[Object state change records]
***

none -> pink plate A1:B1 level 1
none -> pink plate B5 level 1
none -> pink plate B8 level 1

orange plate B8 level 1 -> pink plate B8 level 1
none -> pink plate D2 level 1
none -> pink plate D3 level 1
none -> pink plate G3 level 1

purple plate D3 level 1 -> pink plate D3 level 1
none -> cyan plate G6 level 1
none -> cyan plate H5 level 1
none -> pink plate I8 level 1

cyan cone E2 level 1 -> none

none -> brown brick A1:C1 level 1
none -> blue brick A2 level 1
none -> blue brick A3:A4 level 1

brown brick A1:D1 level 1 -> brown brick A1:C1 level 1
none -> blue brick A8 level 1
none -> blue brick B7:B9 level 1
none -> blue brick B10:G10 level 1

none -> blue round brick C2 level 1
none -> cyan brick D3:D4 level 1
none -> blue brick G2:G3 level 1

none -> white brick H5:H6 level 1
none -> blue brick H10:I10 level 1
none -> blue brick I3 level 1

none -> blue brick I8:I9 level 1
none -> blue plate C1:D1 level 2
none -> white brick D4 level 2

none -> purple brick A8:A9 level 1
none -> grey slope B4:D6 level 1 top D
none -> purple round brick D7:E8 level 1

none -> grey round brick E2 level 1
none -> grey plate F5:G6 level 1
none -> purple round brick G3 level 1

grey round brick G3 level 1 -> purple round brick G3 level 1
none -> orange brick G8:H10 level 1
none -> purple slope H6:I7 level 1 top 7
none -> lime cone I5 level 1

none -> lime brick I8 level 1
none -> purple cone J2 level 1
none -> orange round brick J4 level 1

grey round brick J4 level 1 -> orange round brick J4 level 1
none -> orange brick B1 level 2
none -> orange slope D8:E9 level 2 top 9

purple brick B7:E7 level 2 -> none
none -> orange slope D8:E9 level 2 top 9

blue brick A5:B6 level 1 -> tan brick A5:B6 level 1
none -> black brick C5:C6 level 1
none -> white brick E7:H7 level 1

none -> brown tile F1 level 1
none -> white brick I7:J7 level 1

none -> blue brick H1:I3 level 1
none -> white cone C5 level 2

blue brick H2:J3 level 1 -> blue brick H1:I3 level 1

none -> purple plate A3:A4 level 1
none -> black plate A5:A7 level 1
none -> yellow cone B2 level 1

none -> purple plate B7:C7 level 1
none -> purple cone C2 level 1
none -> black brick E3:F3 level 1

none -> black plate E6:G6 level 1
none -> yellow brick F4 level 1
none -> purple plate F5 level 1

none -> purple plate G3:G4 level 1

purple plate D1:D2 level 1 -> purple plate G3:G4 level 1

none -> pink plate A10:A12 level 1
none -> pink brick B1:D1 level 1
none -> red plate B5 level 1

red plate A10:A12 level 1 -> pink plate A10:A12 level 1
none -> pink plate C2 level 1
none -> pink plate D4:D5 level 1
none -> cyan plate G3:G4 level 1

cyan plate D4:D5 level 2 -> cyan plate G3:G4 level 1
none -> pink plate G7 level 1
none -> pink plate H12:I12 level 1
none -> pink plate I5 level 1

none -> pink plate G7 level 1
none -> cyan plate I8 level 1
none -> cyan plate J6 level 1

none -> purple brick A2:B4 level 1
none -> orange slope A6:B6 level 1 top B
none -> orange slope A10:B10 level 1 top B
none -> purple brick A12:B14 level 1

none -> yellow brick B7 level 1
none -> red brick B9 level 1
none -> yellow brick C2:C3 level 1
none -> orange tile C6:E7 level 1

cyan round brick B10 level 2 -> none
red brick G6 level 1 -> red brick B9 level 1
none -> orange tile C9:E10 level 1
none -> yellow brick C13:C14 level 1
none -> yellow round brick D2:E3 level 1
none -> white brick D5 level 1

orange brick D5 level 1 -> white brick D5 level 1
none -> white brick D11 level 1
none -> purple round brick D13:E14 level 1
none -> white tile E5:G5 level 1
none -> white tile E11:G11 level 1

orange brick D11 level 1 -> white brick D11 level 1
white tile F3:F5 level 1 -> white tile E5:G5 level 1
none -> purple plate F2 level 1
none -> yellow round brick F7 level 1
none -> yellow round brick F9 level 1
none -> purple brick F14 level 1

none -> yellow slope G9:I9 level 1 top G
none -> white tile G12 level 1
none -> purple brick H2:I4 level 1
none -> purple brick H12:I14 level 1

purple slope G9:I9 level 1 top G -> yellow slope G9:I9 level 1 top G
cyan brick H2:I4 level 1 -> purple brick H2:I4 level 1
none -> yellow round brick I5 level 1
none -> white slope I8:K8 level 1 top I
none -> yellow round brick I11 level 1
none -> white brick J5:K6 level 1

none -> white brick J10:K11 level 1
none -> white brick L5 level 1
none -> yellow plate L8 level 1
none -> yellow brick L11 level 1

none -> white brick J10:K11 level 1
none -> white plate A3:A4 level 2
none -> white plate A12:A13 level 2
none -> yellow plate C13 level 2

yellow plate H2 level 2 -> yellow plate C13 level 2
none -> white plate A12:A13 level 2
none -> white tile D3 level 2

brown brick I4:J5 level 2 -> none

***

**TASK**. Restate the entries. Match them exactly.

**ANSWER FOR THIS EXERCISE**.
none -> pink plate A1:B1 level 1
none -> pink plate B5 level 1
none -> pink plate B8 level 1

orange plate B8 level 1 -> pink plate B8 level 1
none -> pink plate D2 level 1
none -> pink plate D3 level 1
none -> pink plate G3 level 1

purple plate D3 level 1 -> pink plate D3 level 1
none -> cyan plate G6 level 1
none -> cyan plate H5 level 1
none -> pink plate I8 level 1

cyan cone E2 level 1 -> none

none -> brown brick A1:C1 level 1
none -> blue brick A2 level 1
none -> blue brick A3:A4 level 1

brown brick A1:D1 level 1 -> brown brick A1:C1 level 1
none -> blue brick A8 level 1
none -> blue brick B7:B9 level 1
none -> blue brick B10:G10 level 1

none -> blue round brick C2 level 1
none -> cyan brick D3:D4 level 1
none -> blue brick G2:G3 level 1

none -> white brick H5:H6 level 1
none -> blue brick H10:I10 level 1
none -> blue brick I3 level 1

none -> blue brick I8:I9 level 1
none -> blue plate C1:D1 level 2
none -> white brick D4 level 2

none -> purple brick A8:A9 level 1
none -> grey slope B4:D6 level 1 top D
none -> purple round brick D7:E8 level 1

none -> grey round brick E2 level 1
none -> grey plate F5:G6 level 1
none -> purple round brick G3 level 1

grey round brick G3 level 1 -> purple round brick G3 level 1
none -> orange brick G8:H10 level 1
none -> purple slope H6:I7 level 1 top 7
none -> lime cone I5 level 1

none -> lime brick I8 level 1
none -> purple cone J2 level 1
none -> orange round brick J4 level 1

grey round brick J4 level 1 -> orange round brick J4 level 1
none -> orange brick B1 level 2
none -> orange slope D8:E9 level 2 top 9

purple brick B7:E7 level 2 -> none
none -> orange slope D8:E9 level 2 top 9

blue brick A5:B6 level 1 -> tan brick A5:B6 level 1
none -> black brick C5:C6 level 1
none -> white brick E7:H7 level 1

none -> brown tile F1 level 1
none -> white brick I7:J7 level 1

none -> blue brick H1:I3 level 1
none -> white cone C5 level 2

blue brick H2:J3 level 1 -> blue brick H1:I3 level 1

none -> purple plate A3:A4 level 1
none -> black plate A5:A7 level 1
none -> yellow cone B2 level 1

none -> purple plate B7:C7 level 1
none -> purple cone C2 level 1
none -> black brick E3:F3 level 1

none -> black plate E6:G6 level 1
none -> yellow brick F4 level 1
none -> purple plate F5 level 1

none -> purple plate G3:G4 level 1

purple plate D1:D2 level 1 -> purple plate G3:G4 level 1

none -> pink plate A10:A12 level 1
none -> pink brick B1:D1 level 1
none -> red plate B5 level 1

red plate A10:A12 level 1 -> pink plate A10:A12 level 1
none -> pink plate C2 level 1
none -> pink plate D4:D5 level 1
none -> cyan plate G3:G4 level 1

cyan plate D4:D5 level 2 -> cyan plate G3:G4 level 1
none -> pink plate G7 level 1
none -> pink plate H12:I12 level 1
none -> pink plate I5 level 1

none -> pink plate G7 level 1
none -> cyan plate I8 level 1
none -> cyan plate J6 level 1

none -> purple brick A2:B4 level 1
none -> orange slope A6:B6 level 1 top B
none -> orange slope A10:B10 level 1 top B
none -> purple brick A12:B14 level 1

none -> yellow brick B7 level 1
none -> red brick B9 level 1
none -> yellow brick C2:C3 level 1
none -> orange tile C6:E7 level 1

cyan round brick B10 level 2 -> none
red brick G6 level 1 -> red brick B9 level 1
none -> orange tile C9:E10 level 1
none -> yellow brick C13:C14 level 1
none -> yellow round brick D2:E3 level 1
none -> white brick D5 level 1

orange brick D5 level 1 -> white brick D5 level 1
none -> white brick D11 level 1
none -> purple round brick D13:E14 level 1
none -> white tile E5:G5 level 1
none -> white tile E11:G11 level 1

orange brick D11 level 1 -> white brick D11 level 1
white tile F3:F5 level 1 -> white tile E5:G5 level 1
none -> purple plate F2 level 1
none -> yellow round brick F7 level 1
none -> yellow round brick F9 level 1
none -> purple brick F14 level 1

none -> yellow slope G9:I9 level 1 top G
none -> white tile G12 level 1
none -> purple brick H2:I4 level 1
none -> purple brick H12:I14 level 1

purple slope G9:I9 level 1 top G -> yellow slope G9:I9 level 1 top G
cyan brick H2:I4 level 1 -> purple brick H2:I4 level 1
none -> yellow round brick I5 level 1
none -> white slope I8:K8 level 1 top I
none -> yellow round brick I11 level 1
none -> white brick J5:K6 level 1

none -> white brick J10:K11 level 1
none -> white brick L5 level 1
none -> yellow plate L8 level 1
none -> yellow brick L11 level 1

none -> white brick J10:K11 level 1
none -> white plate A3:A4 level 2
none -> white plate A12:A13 level 2
none -> yellow plate C13 level 2

yellow plate H2 level 2 -> yellow plate C13 level 2
none -> white plate A12:A13 level 2
none -> white tile D3 level 2

brown brick I4:J5 level 2 -> none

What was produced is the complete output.